Task to complete =>
Below are several records. Retype exactly those lines running from the one with "none -> lime brick D8:D9 level 1" through the one with "lime brick D9", end lines included, and no others.

Input =>
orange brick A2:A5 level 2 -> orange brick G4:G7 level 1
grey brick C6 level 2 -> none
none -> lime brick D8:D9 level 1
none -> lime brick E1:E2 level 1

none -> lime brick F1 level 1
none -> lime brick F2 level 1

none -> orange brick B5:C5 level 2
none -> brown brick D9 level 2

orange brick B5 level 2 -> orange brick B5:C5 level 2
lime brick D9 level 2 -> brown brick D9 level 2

---

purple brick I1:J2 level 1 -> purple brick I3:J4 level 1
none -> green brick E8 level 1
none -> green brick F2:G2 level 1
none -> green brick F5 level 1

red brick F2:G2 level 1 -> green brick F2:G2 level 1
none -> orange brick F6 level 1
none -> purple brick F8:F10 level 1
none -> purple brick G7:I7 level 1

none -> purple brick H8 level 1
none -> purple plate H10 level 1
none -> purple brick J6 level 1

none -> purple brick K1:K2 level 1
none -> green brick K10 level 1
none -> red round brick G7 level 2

==

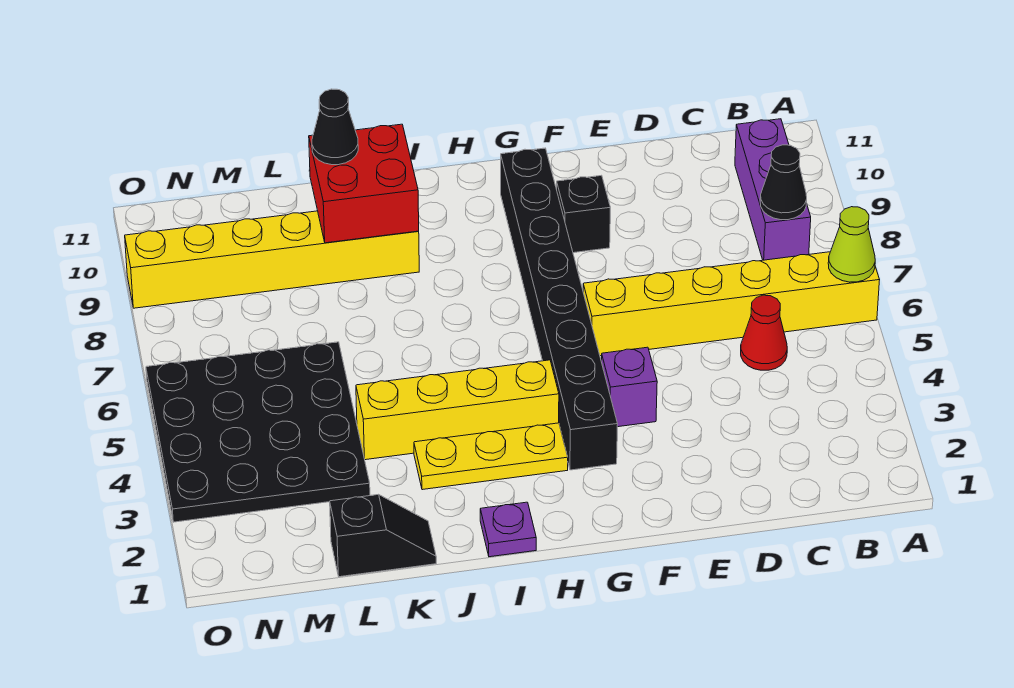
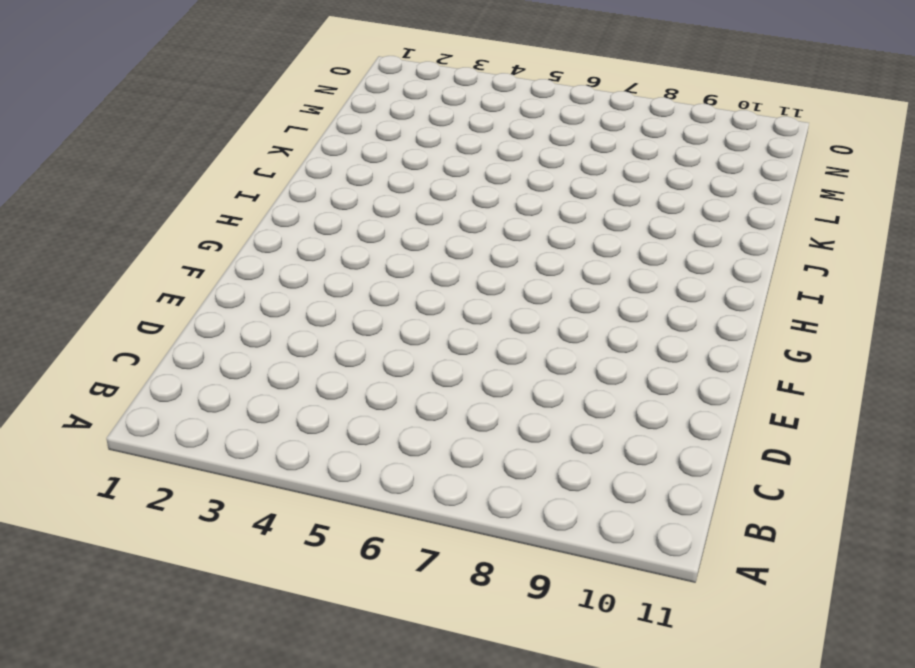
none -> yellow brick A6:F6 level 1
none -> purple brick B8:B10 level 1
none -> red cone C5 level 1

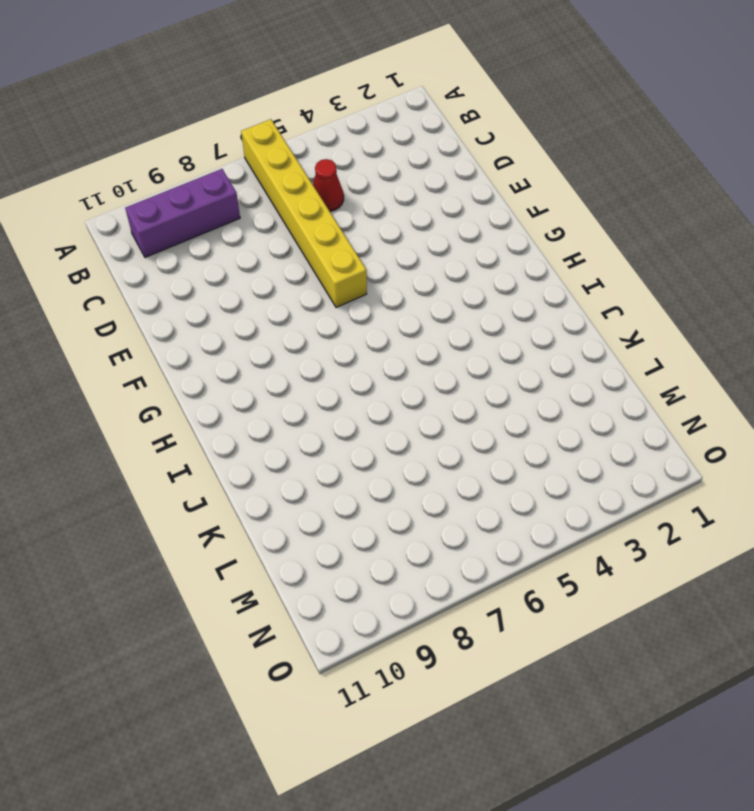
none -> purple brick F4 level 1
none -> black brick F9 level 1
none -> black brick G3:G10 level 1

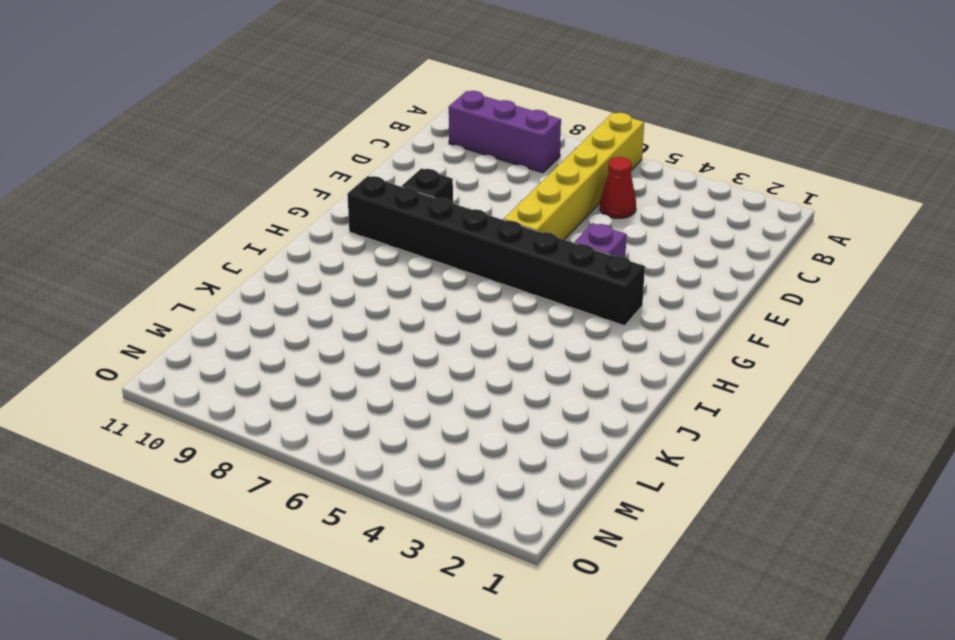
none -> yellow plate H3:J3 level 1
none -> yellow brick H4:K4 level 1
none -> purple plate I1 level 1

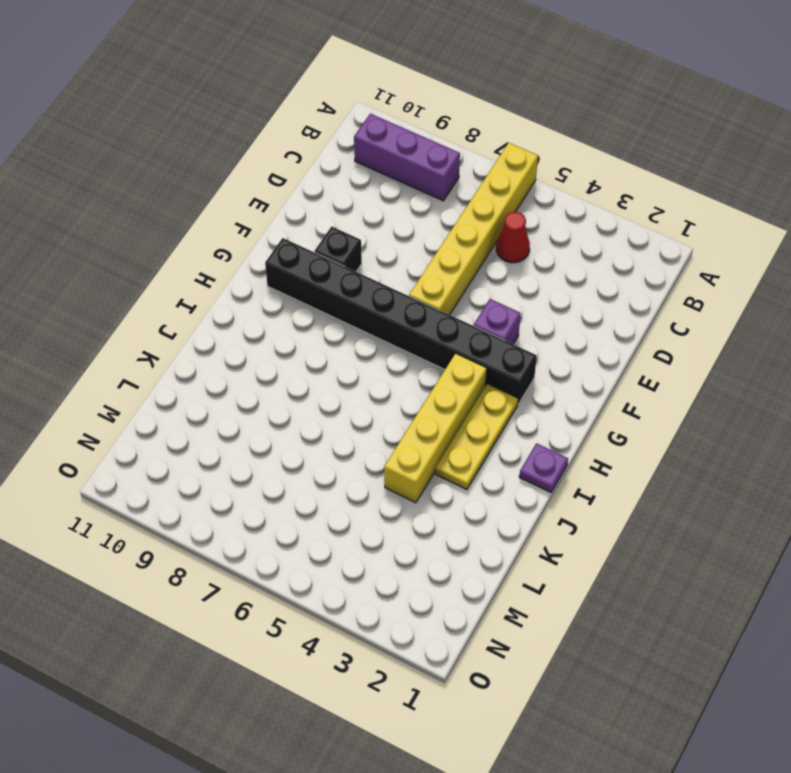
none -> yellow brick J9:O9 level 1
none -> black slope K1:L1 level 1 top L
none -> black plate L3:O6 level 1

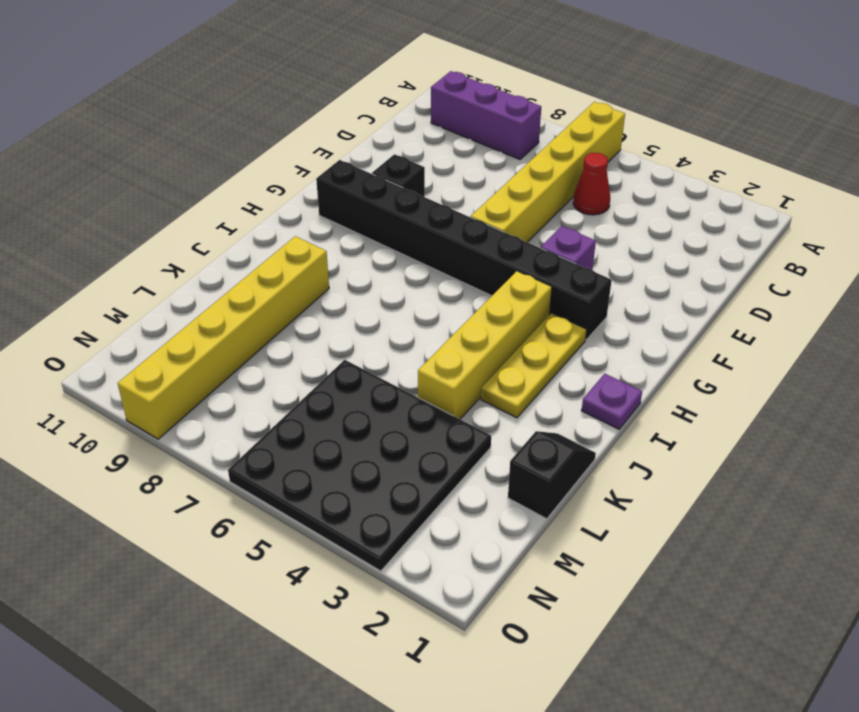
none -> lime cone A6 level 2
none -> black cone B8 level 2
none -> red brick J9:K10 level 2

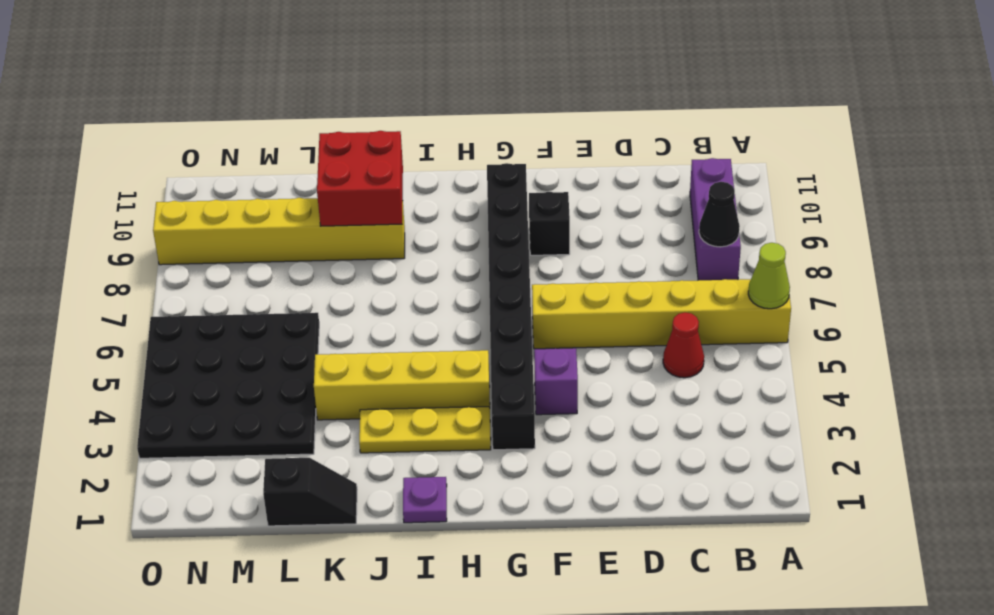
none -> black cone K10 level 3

Task answer =>
none -> lime brick D8:D9 level 1
none -> lime brick E1:E2 level 1

none -> lime brick F1 level 1
none -> lime brick F2 level 1

none -> orange brick B5:C5 level 2
none -> brown brick D9 level 2

orange brick B5 level 2 -> orange brick B5:C5 level 2
lime brick D9 level 2 -> brown brick D9 level 2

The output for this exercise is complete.